- [Exercise aim]: Omit every picture while repeating the entries exactly.

═══ Records for the exercise

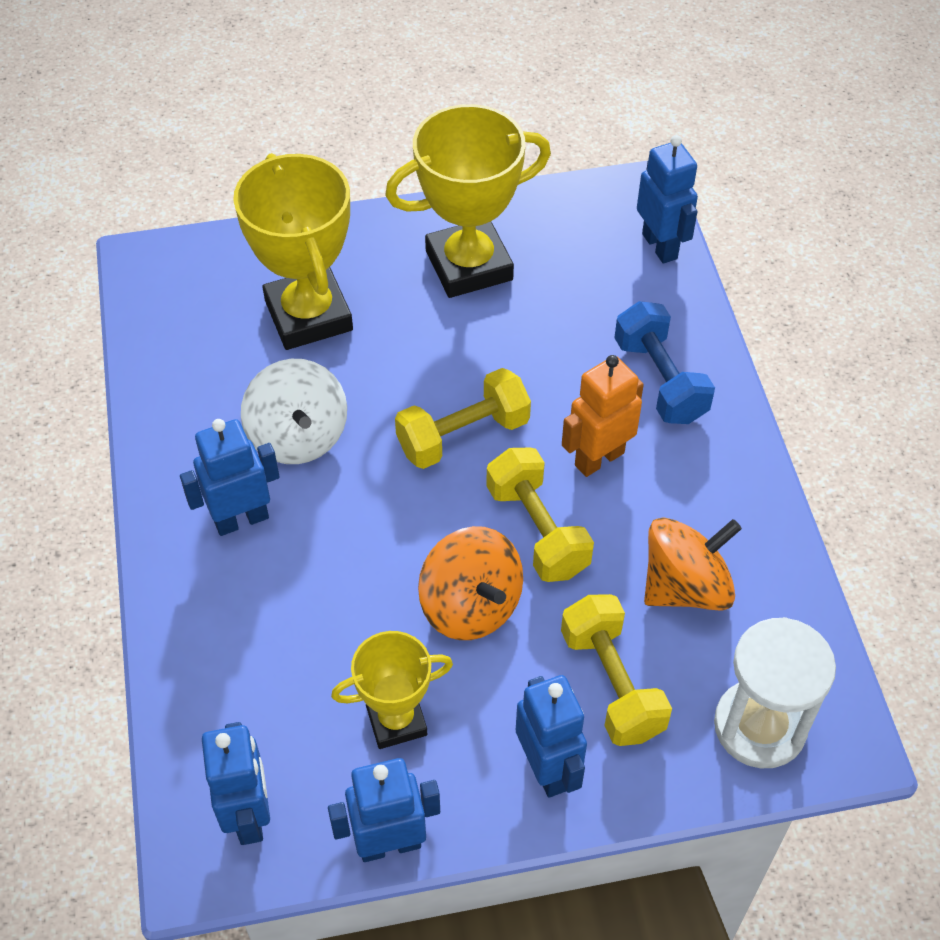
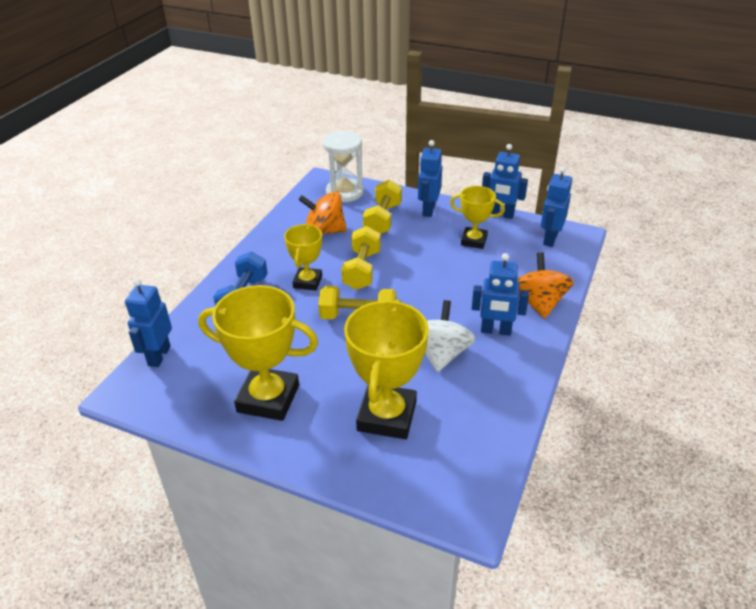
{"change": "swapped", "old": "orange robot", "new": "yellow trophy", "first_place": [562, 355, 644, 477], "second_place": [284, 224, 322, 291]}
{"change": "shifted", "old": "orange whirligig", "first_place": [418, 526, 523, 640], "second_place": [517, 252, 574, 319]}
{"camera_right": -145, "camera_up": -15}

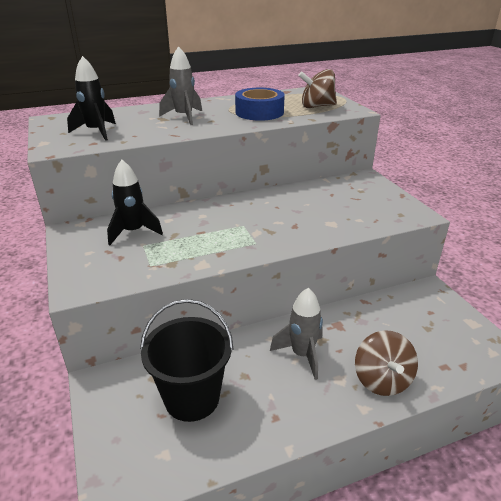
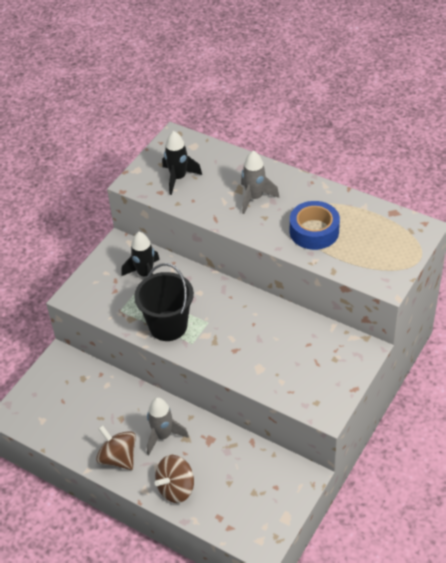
{"change": "shifted", "old": "dark brown whirligig", "first_place": [298, 69, 337, 108], "second_place": [96, 425, 136, 470]}
{"change": "shifted", "old": "ebony sand bucket", "first_place": [140, 299, 234, 422], "second_place": [134, 263, 194, 341]}
{"camera_right": 55, "camera_up": 15}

══════

- [Response to this task]:
{"change": "swapped", "old": "orange robot", "new": "yellow trophy", "first_place": [562, 355, 644, 477], "second_place": [284, 224, 322, 291]}
{"change": "shifted", "old": "orange whirligig", "first_place": [418, 526, 523, 640], "second_place": [517, 252, 574, 319]}
{"camera_right": -145, "camera_up": -15}

{"change": "shifted", "old": "dark brown whirligig", "first_place": [298, 69, 337, 108], "second_place": [96, 425, 136, 470]}
{"change": "shifted", "old": "ebony sand bucket", "first_place": [140, 299, 234, 422], "second_place": [134, 263, 194, 341]}
{"camera_right": 55, "camera_up": 15}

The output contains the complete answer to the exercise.